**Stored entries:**

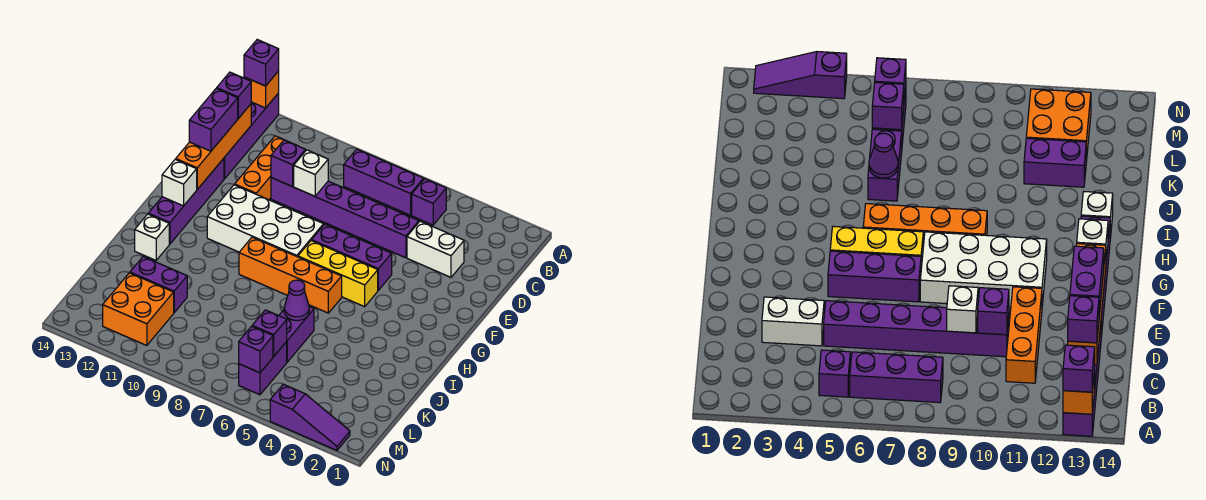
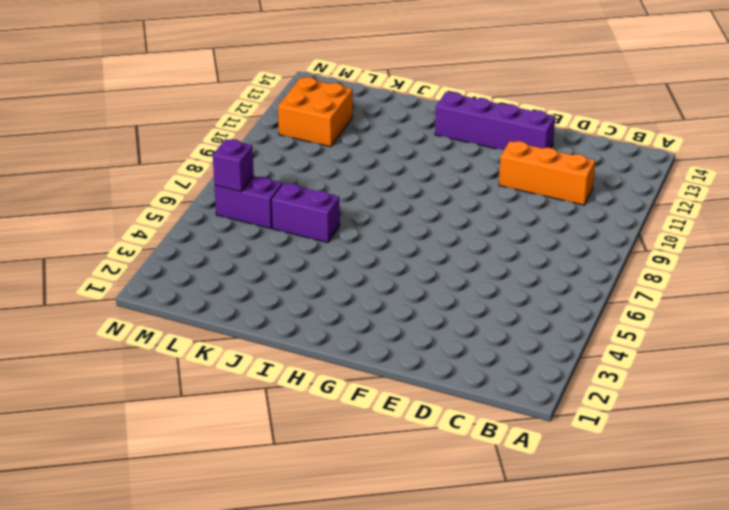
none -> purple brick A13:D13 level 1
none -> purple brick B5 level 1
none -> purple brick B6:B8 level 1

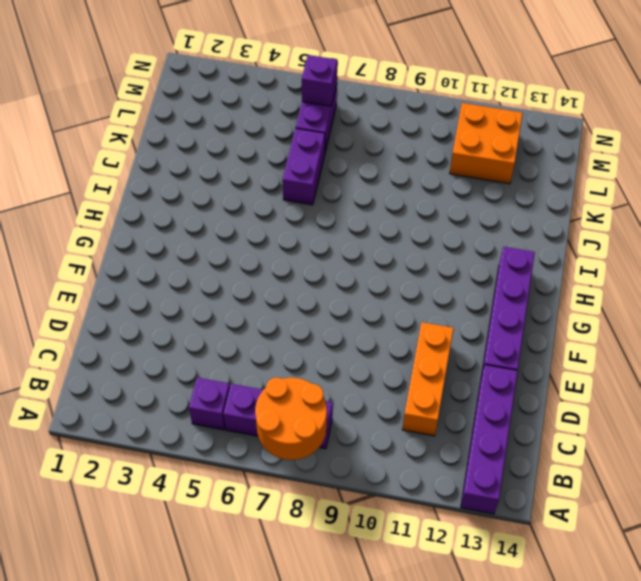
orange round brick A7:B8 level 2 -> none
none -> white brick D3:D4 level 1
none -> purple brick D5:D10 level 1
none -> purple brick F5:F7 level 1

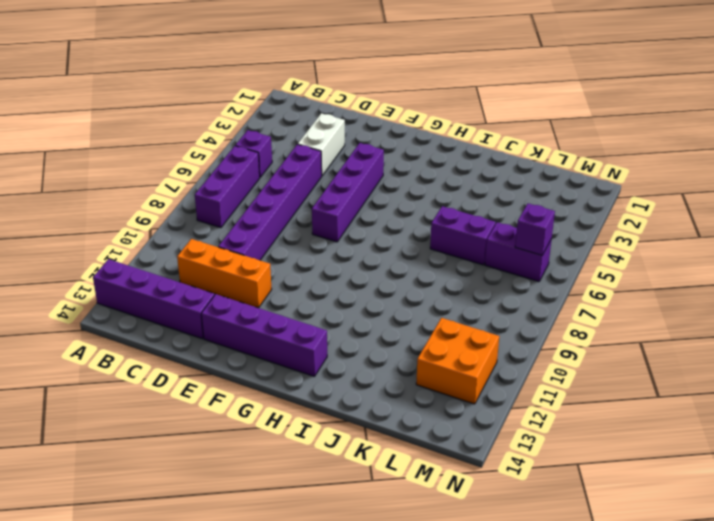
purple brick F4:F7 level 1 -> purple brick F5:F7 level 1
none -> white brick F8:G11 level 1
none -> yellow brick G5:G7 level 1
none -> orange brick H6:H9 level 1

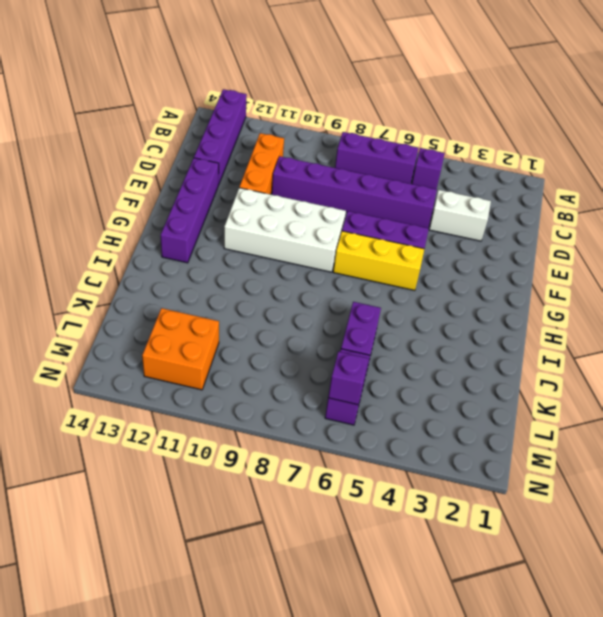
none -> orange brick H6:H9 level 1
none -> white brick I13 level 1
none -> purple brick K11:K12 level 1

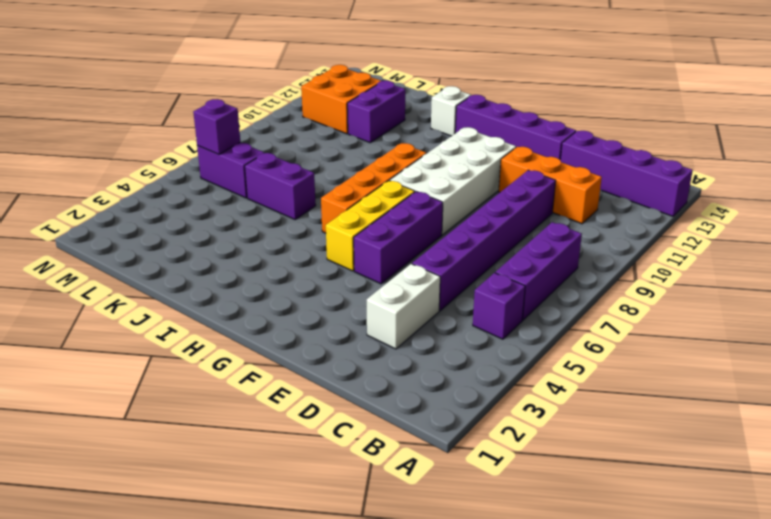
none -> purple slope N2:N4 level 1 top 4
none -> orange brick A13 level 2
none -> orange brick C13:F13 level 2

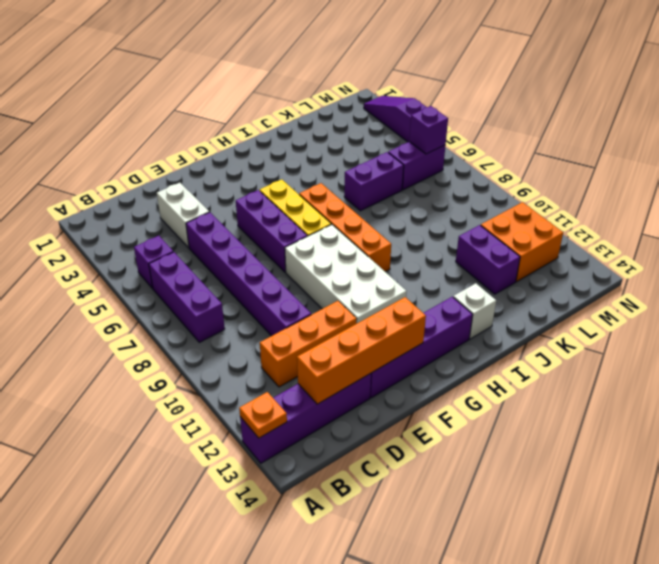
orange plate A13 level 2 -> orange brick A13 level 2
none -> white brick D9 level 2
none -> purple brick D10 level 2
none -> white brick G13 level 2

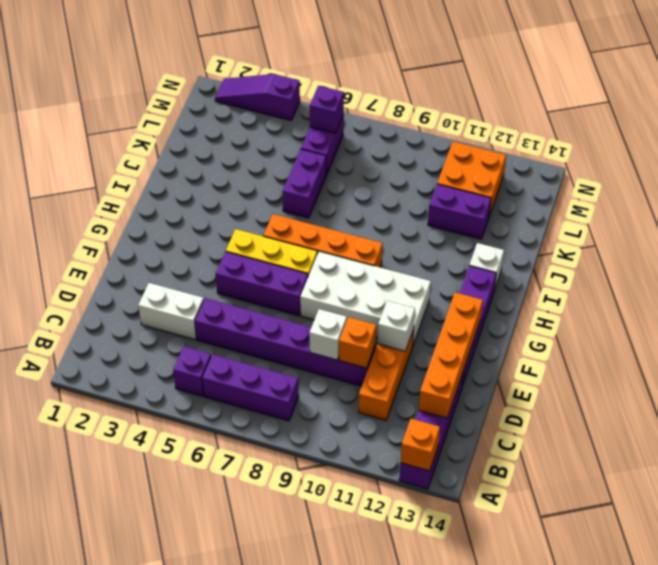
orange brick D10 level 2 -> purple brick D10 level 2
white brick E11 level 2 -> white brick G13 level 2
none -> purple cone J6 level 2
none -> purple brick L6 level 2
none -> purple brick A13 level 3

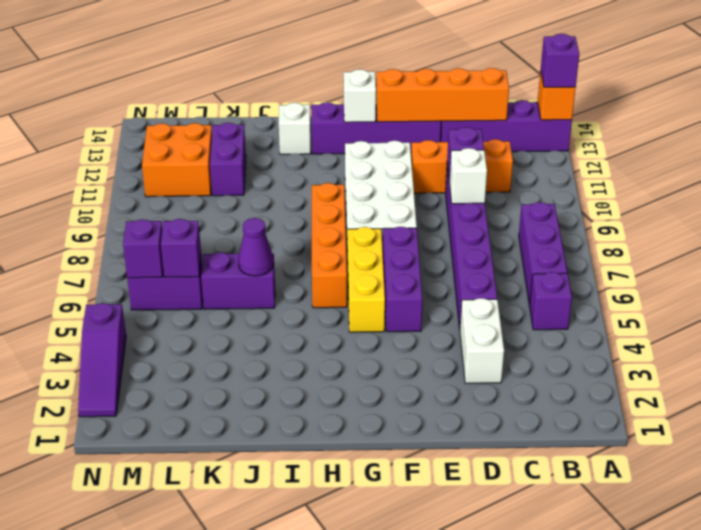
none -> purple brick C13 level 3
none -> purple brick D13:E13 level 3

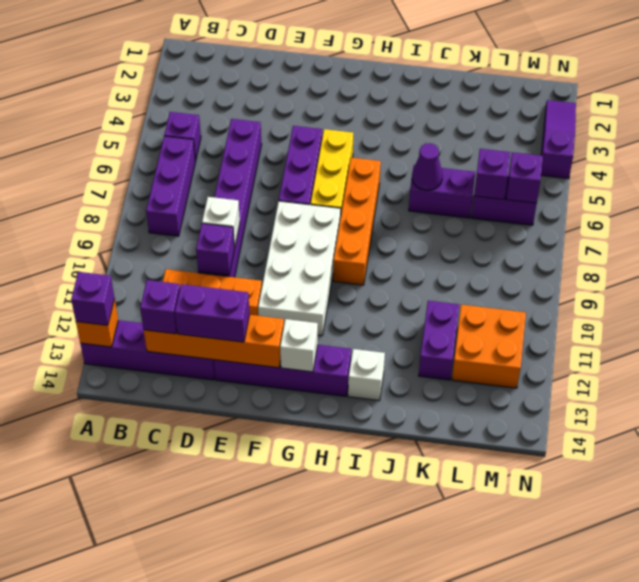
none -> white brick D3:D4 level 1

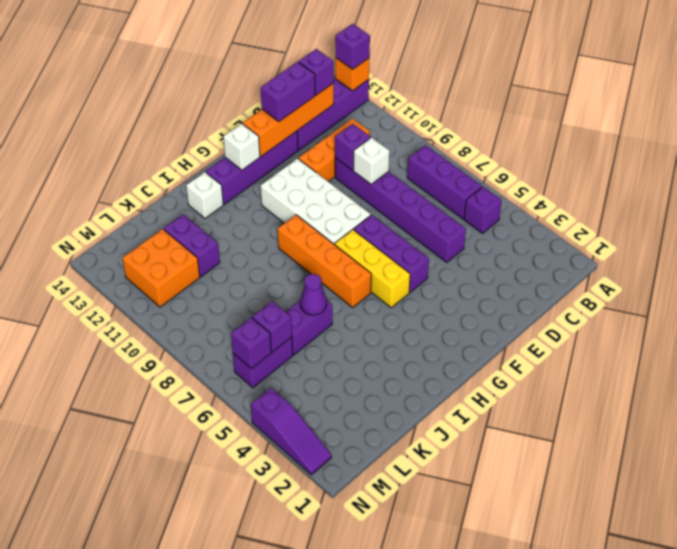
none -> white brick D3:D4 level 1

---

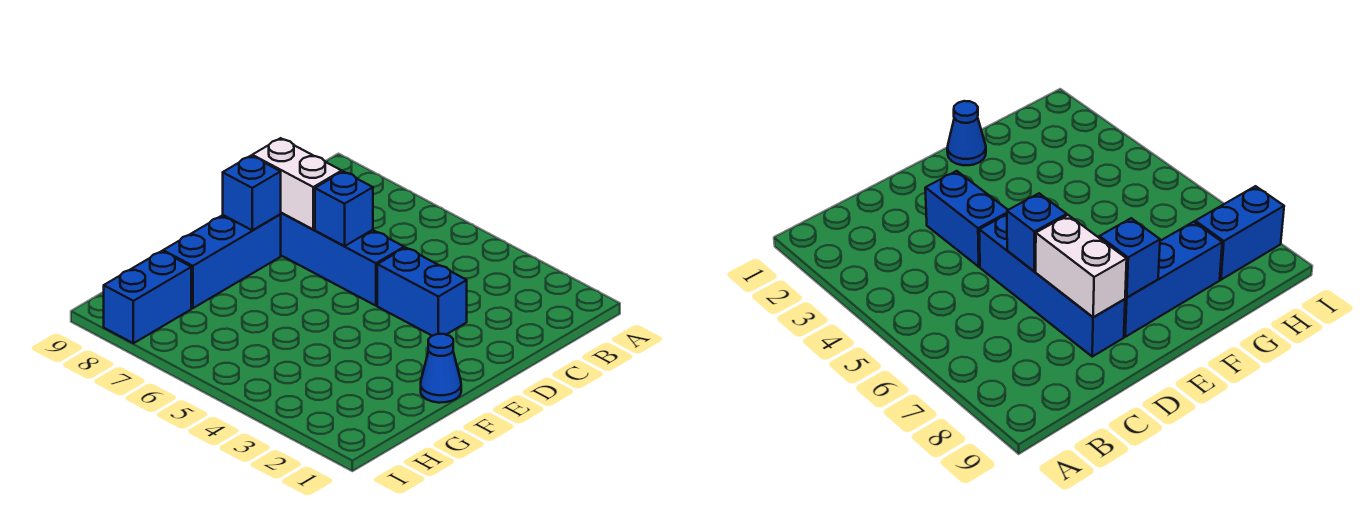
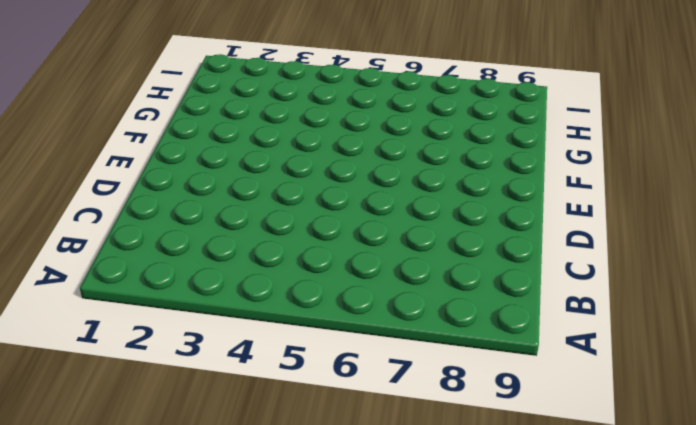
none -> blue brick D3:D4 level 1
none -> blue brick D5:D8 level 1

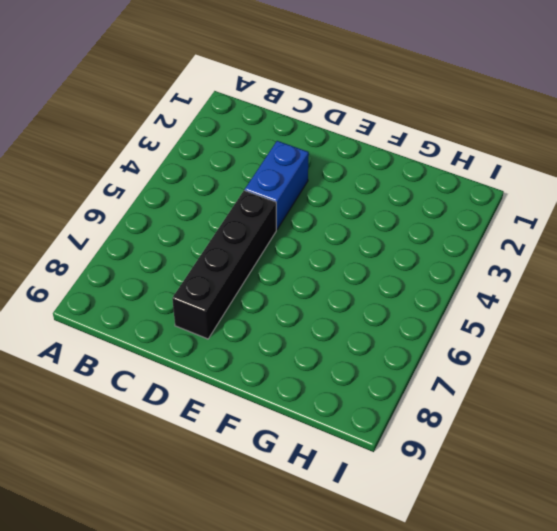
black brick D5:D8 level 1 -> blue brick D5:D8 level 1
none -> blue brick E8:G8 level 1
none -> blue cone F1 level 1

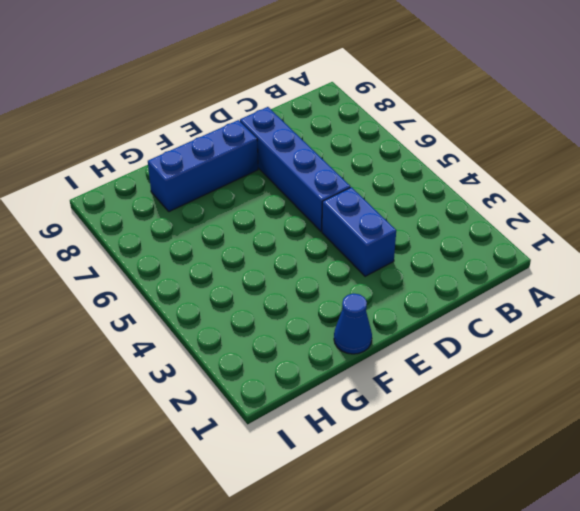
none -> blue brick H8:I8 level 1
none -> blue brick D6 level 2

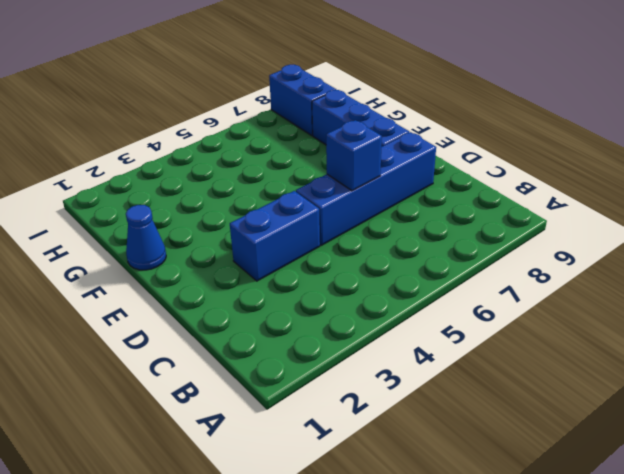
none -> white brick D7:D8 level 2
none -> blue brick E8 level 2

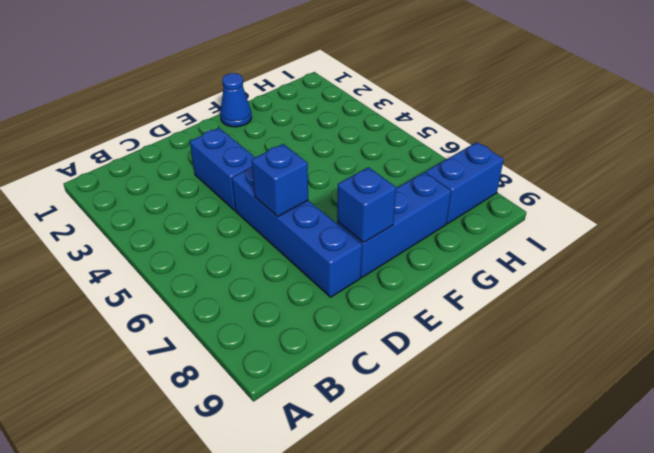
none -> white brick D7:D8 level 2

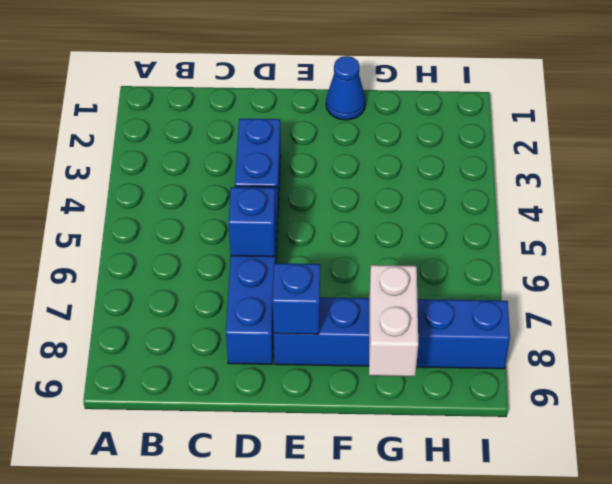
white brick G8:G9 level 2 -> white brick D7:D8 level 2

**What is expected:** Find the lines above holding the word "white" and show them.

**Output for this task:**
none -> white brick D3:D4 level 1
none -> white brick F8:G11 level 1
none -> white brick I13 level 1
none -> white brick D9 level 2
none -> white brick G13 level 2
white brick E11 level 2 -> white brick G13 level 2
none -> white brick D3:D4 level 1
none -> white brick D3:D4 level 1
none -> white brick D7:D8 level 2
none -> white brick D7:D8 level 2
white brick G8:G9 level 2 -> white brick D7:D8 level 2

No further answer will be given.